- **WHAT YOU ARE ASKED TO DO**:
Go through the records and copy each line where the word "blue" occurs.

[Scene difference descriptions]
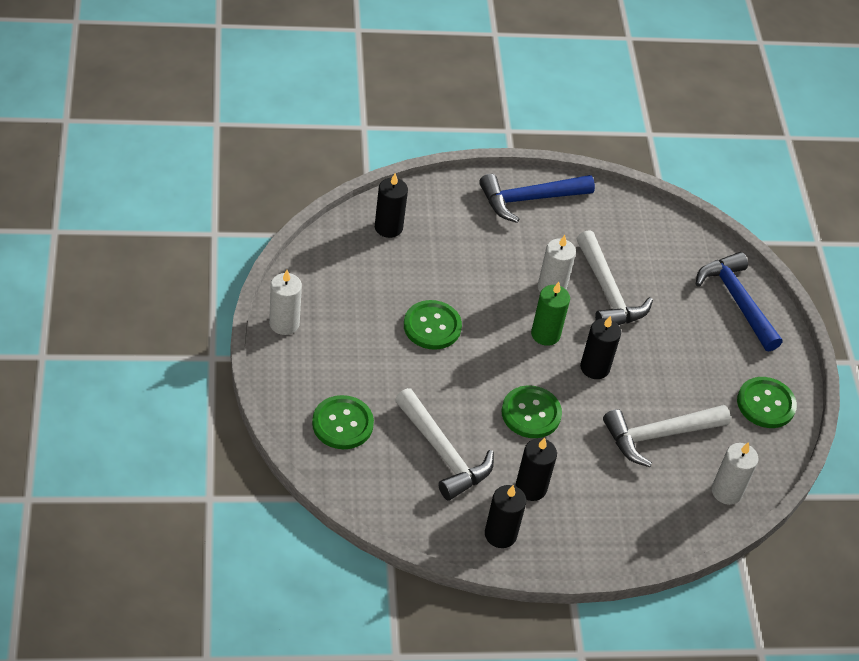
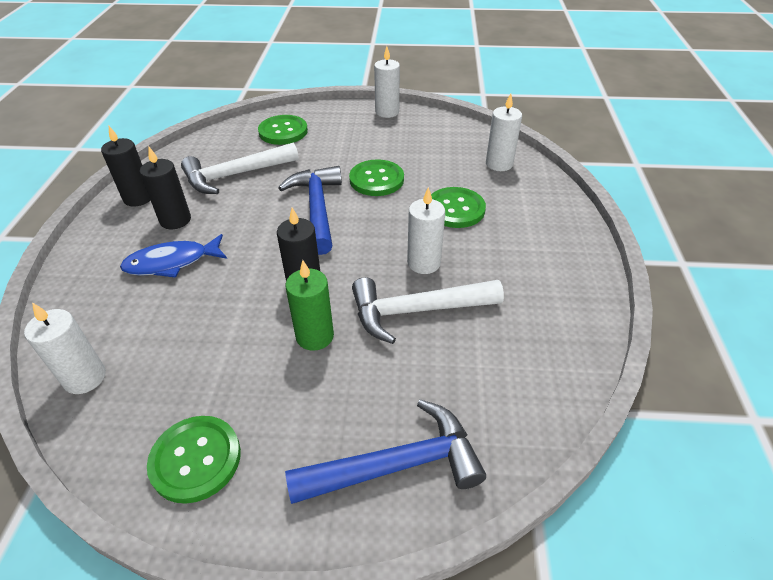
camera: 105 degrees right, 5 degrees down
(388, 227) = (499, 164): black candle -> white candle
(529, 199) = (562, 261): blue hammer -> blue hammer (317, 208)
(531, 413) = (259, 229): green button -> green button (455, 209)
(545, 334) = (357, 250): green candle -> green candle (315, 336)
(592, 472) = (172, 262): none -> blue fish
(659, 435) = (193, 325): white hammer -> none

- **RESPONSE TO THIS EXERCISE**:
(529, 199) = (562, 261): blue hammer -> blue hammer (317, 208)
(592, 472) = (172, 262): none -> blue fish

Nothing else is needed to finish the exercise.